Task =
A letter-for-letter copy of the listing is required, with no pictures in it.

Given data =
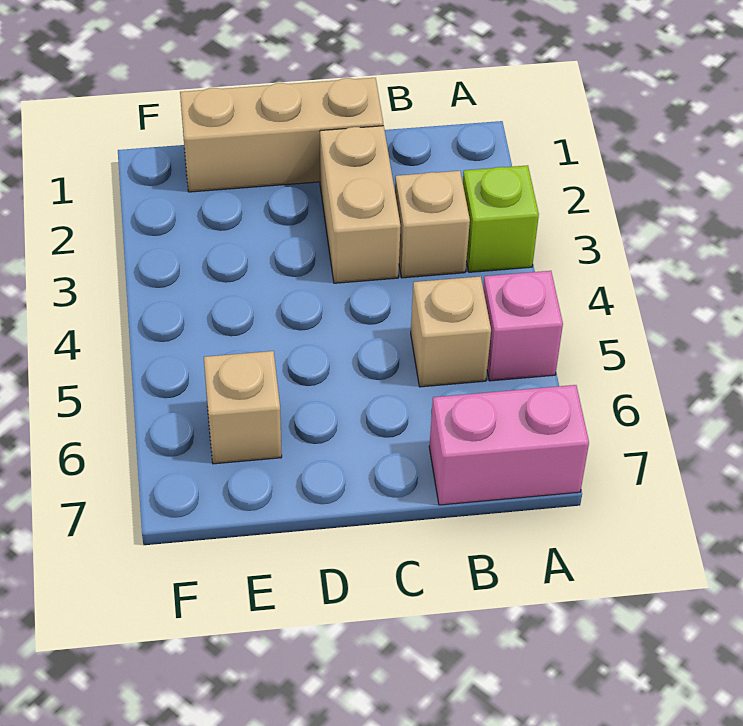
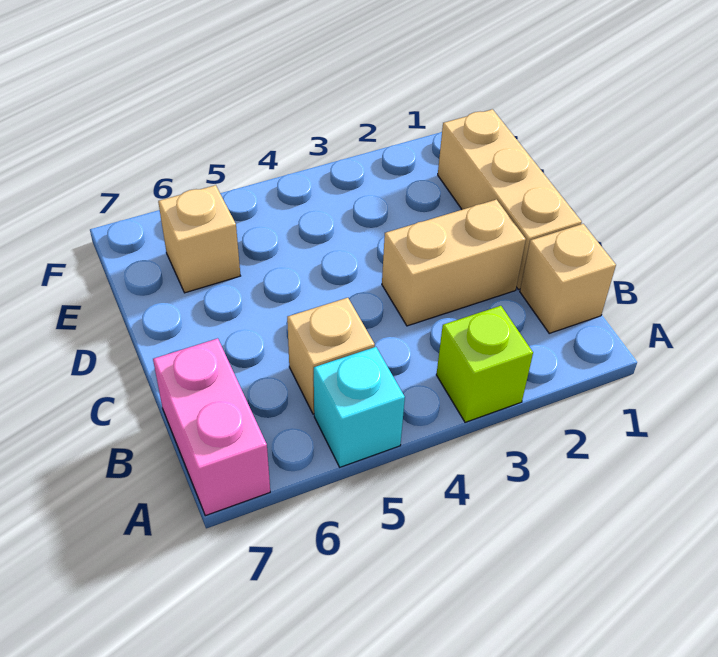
pink 1x1 brick [483,271,563,381] -> cyan 1x1 brick [314,347,405,467]
tan 1x1 brick [395,171,470,278] -> tan 1x1 brick moved to [520,224,616,333]

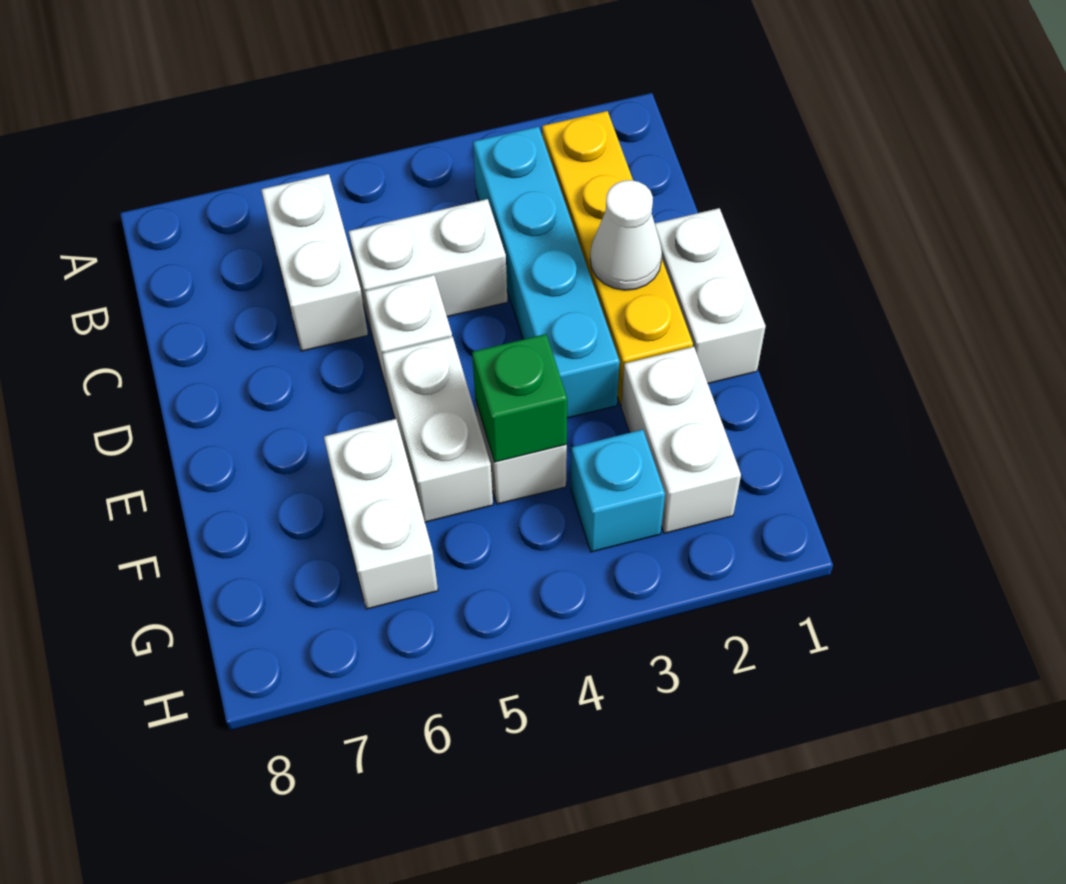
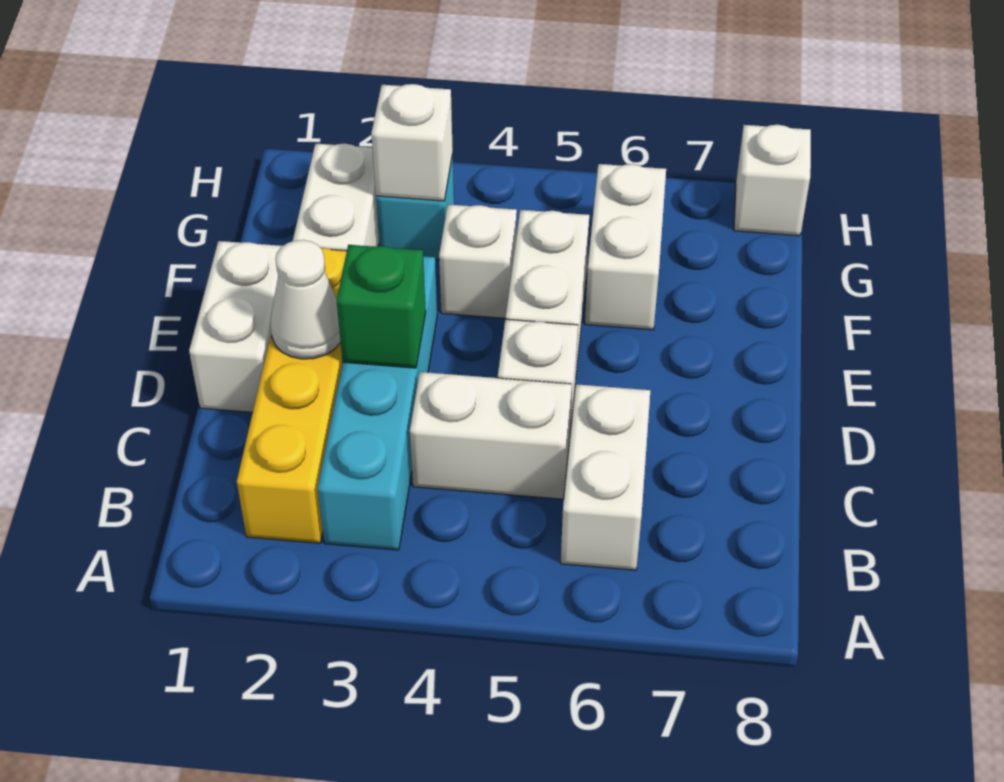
green 1x1 brick [472,334,567,462] -> green 1x1 brick moved to [337,245,426,368]
none -> white 1x1 brick [371,84,453,201]
none -> white 1x1 brick [734,125,811,236]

Answer for this exercise =
pink 1x1 brick [483,271,563,381] -> cyan 1x1 brick [314,347,405,467]
tan 1x1 brick [395,171,470,278] -> tan 1x1 brick moved to [520,224,616,333]

green 1x1 brick [472,334,567,462] -> green 1x1 brick moved to [337,245,426,368]
none -> white 1x1 brick [371,84,453,201]
none -> white 1x1 brick [734,125,811,236]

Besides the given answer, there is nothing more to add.